(Revision tracking records)
=== Section Start ===

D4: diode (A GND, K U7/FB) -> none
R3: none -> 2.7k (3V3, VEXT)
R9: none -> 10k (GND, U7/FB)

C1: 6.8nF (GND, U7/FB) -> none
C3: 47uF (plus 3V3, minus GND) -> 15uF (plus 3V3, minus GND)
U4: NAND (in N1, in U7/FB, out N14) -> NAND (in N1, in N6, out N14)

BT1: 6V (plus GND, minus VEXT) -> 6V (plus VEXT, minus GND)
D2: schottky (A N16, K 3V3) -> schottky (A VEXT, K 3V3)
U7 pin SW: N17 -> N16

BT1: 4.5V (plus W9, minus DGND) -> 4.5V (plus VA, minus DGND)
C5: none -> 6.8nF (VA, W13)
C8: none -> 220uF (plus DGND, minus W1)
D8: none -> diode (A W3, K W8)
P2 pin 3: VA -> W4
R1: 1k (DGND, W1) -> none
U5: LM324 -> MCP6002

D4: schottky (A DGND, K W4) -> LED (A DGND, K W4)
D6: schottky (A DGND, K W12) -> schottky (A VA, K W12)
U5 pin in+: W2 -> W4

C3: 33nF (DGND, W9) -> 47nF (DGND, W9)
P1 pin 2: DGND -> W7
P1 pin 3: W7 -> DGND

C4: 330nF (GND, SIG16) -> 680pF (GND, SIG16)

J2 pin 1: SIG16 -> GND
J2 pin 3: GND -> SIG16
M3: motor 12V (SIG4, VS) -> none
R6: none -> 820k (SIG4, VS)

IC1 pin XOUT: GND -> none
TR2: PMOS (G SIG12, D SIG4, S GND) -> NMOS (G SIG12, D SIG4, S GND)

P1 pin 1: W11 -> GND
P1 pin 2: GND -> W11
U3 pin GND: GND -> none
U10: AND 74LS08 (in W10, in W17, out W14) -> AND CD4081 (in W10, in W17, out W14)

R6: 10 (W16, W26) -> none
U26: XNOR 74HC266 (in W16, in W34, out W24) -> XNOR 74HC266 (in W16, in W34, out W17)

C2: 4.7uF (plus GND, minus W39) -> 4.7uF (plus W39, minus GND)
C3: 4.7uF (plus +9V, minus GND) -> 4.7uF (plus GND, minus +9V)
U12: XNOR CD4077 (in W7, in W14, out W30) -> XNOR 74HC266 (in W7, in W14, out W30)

=== Section End ===

WORK TO BE COMPLETED> Write out each entry again, character for character.

EXPECTED ANSWER>
D4: diode (A GND, K U7/FB) -> none
R3: none -> 2.7k (3V3, VEXT)
R9: none -> 10k (GND, U7/FB)

C1: 6.8nF (GND, U7/FB) -> none
C3: 47uF (plus 3V3, minus GND) -> 15uF (plus 3V3, minus GND)
U4: NAND (in N1, in U7/FB, out N14) -> NAND (in N1, in N6, out N14)

BT1: 6V (plus GND, minus VEXT) -> 6V (plus VEXT, minus GND)
D2: schottky (A N16, K 3V3) -> schottky (A VEXT, K 3V3)
U7 pin SW: N17 -> N16

BT1: 4.5V (plus W9, minus DGND) -> 4.5V (plus VA, minus DGND)
C5: none -> 6.8nF (VA, W13)
C8: none -> 220uF (plus DGND, minus W1)
D8: none -> diode (A W3, K W8)
P2 pin 3: VA -> W4
R1: 1k (DGND, W1) -> none
U5: LM324 -> MCP6002

D4: schottky (A DGND, K W4) -> LED (A DGND, K W4)
D6: schottky (A DGND, K W12) -> schottky (A VA, K W12)
U5 pin in+: W2 -> W4

C3: 33nF (DGND, W9) -> 47nF (DGND, W9)
P1 pin 2: DGND -> W7
P1 pin 3: W7 -> DGND

C4: 330nF (GND, SIG16) -> 680pF (GND, SIG16)

J2 pin 1: SIG16 -> GND
J2 pin 3: GND -> SIG16
M3: motor 12V (SIG4, VS) -> none
R6: none -> 820k (SIG4, VS)

IC1 pin XOUT: GND -> none
TR2: PMOS (G SIG12, D SIG4, S GND) -> NMOS (G SIG12, D SIG4, S GND)

P1 pin 1: W11 -> GND
P1 pin 2: GND -> W11
U3 pin GND: GND -> none
U10: AND 74LS08 (in W10, in W17, out W14) -> AND CD4081 (in W10, in W17, out W14)

R6: 10 (W16, W26) -> none
U26: XNOR 74HC266 (in W16, in W34, out W24) -> XNOR 74HC266 (in W16, in W34, out W17)

C2: 4.7uF (plus GND, minus W39) -> 4.7uF (plus W39, minus GND)
C3: 4.7uF (plus +9V, minus GND) -> 4.7uF (plus GND, minus +9V)
U12: XNOR CD4077 (in W7, in W14, out W30) -> XNOR 74HC266 (in W7, in W14, out W30)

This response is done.